— ASSIGNMENT —
When a line of the material has the word "orange" in it, copy that line.

— DATA SUPPLIED —
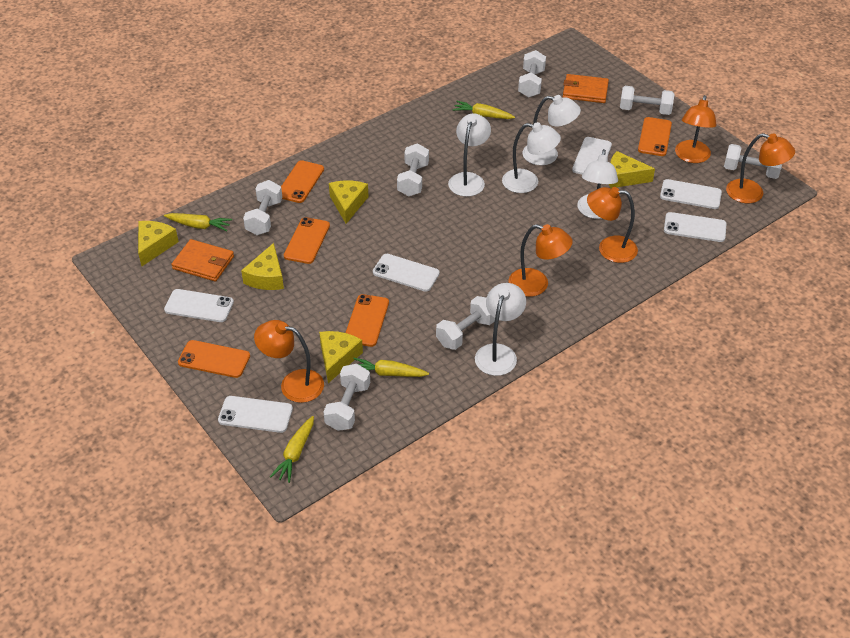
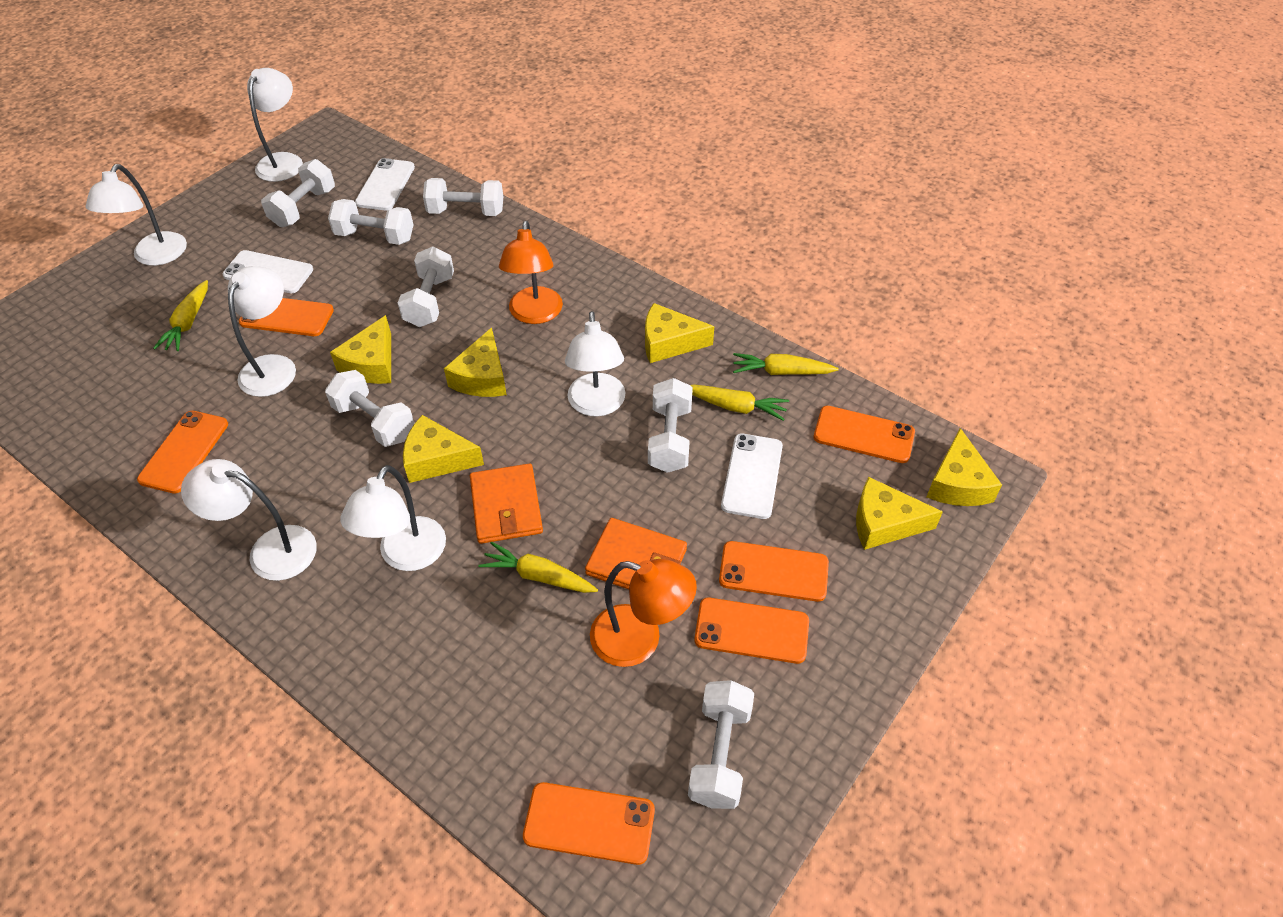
orange lamp: 5 -> 2
orange phone: 5 -> 6
white lamp: 5 -> 6
white phone: 6 -> 3
yellow cheese: 5 -> 6

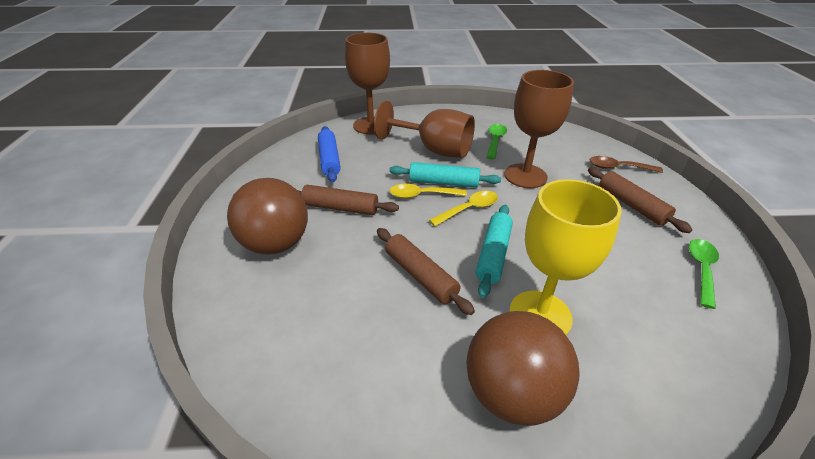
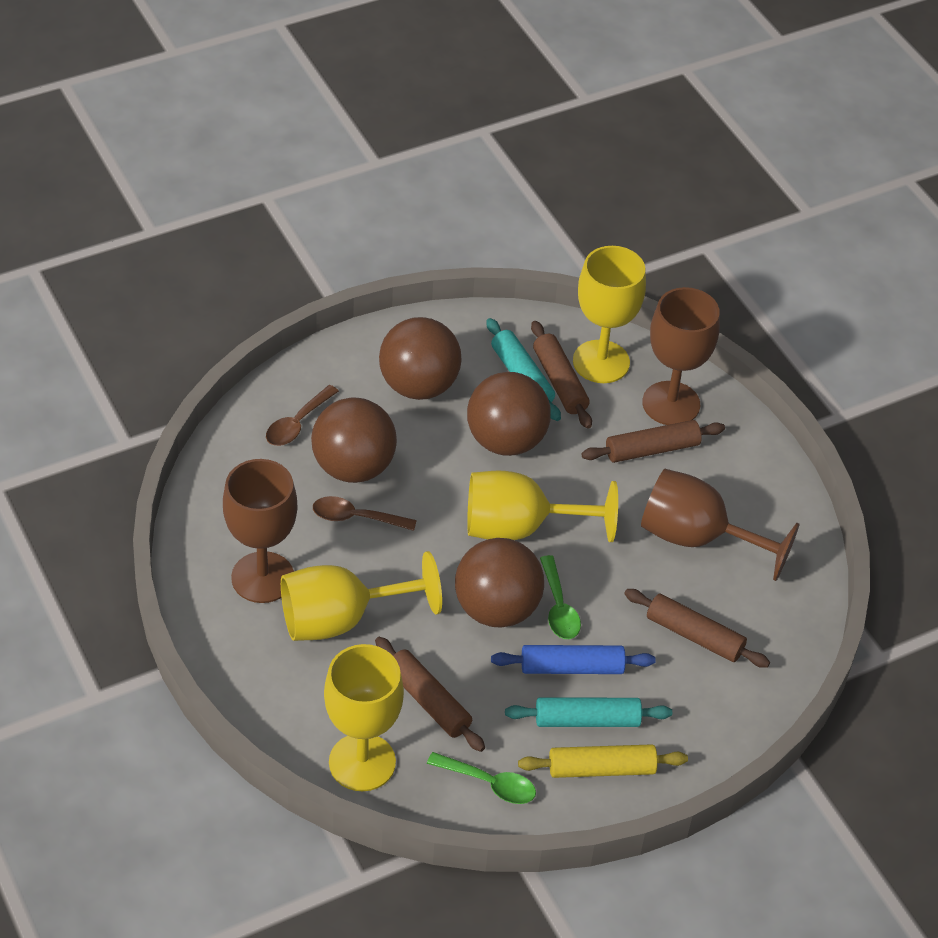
brown ball: 2 -> 4
brown rolling pin: 3 -> 4
brown spoon: 1 -> 2
yellow goblet: 1 -> 4
yellow rolling pin: 0 -> 1
yellow spoon: 2 -> 0

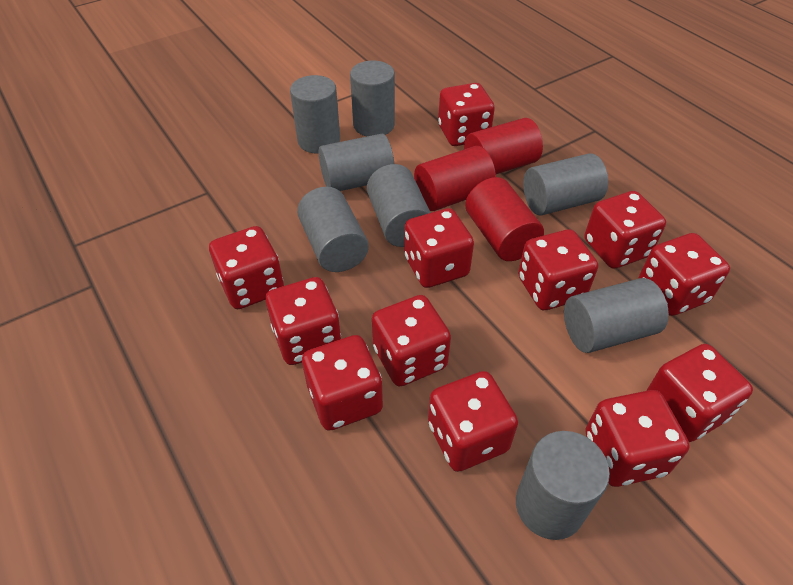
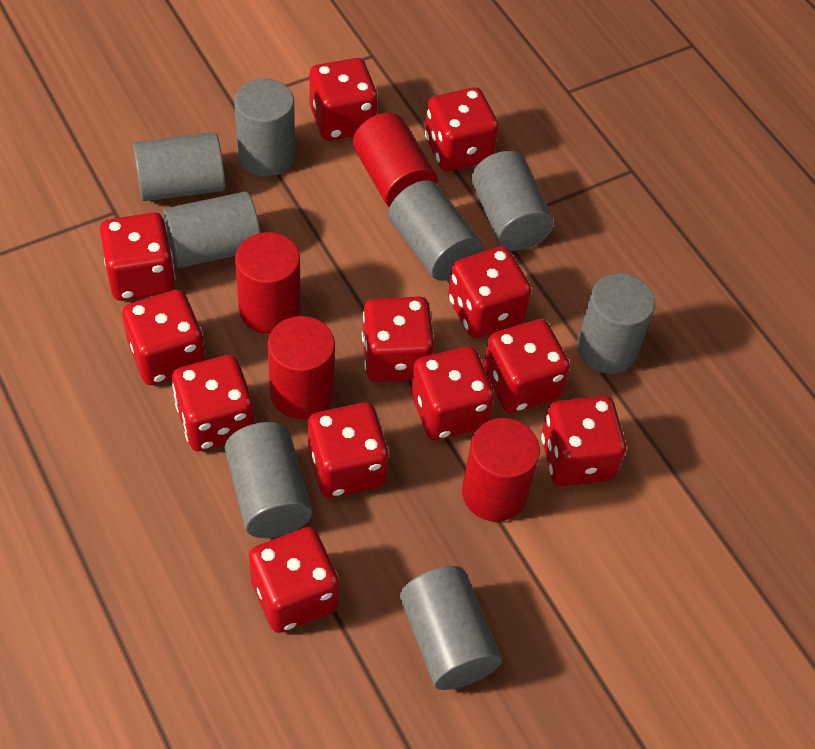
red cylinder: 3 -> 4

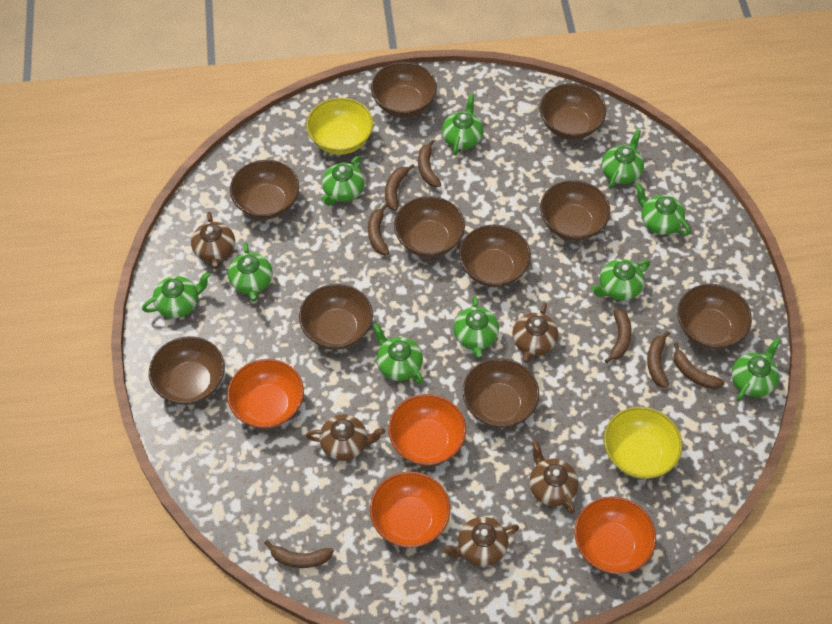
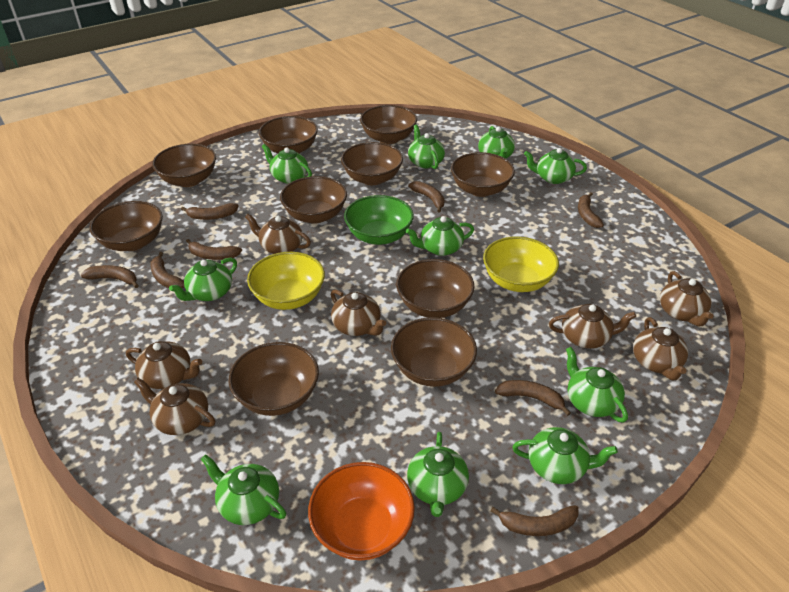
brown banana: 7 -> 8
brown teapot: 5 -> 7
green bowl: 0 -> 1
orange bowl: 4 -> 1

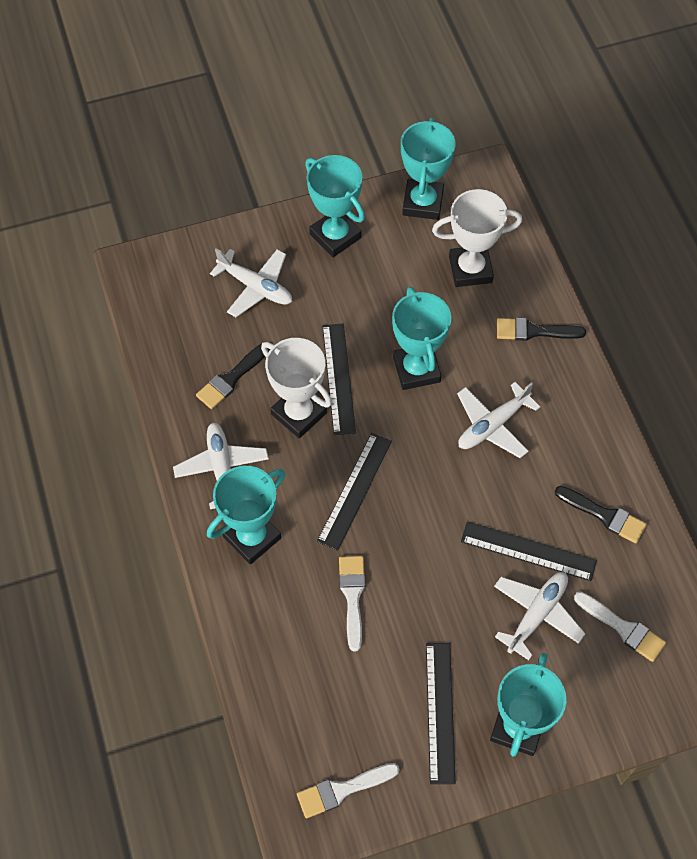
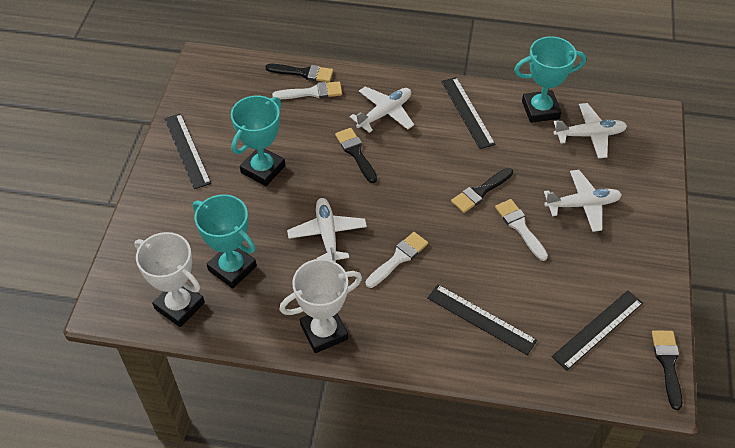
black brush: 3 -> 4
turquoise trophy: 5 -> 3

— SOLUTION TO THE PROBLEM —
orange lamp: 5 -> 2
orange phone: 5 -> 6
orange bowl: 4 -> 1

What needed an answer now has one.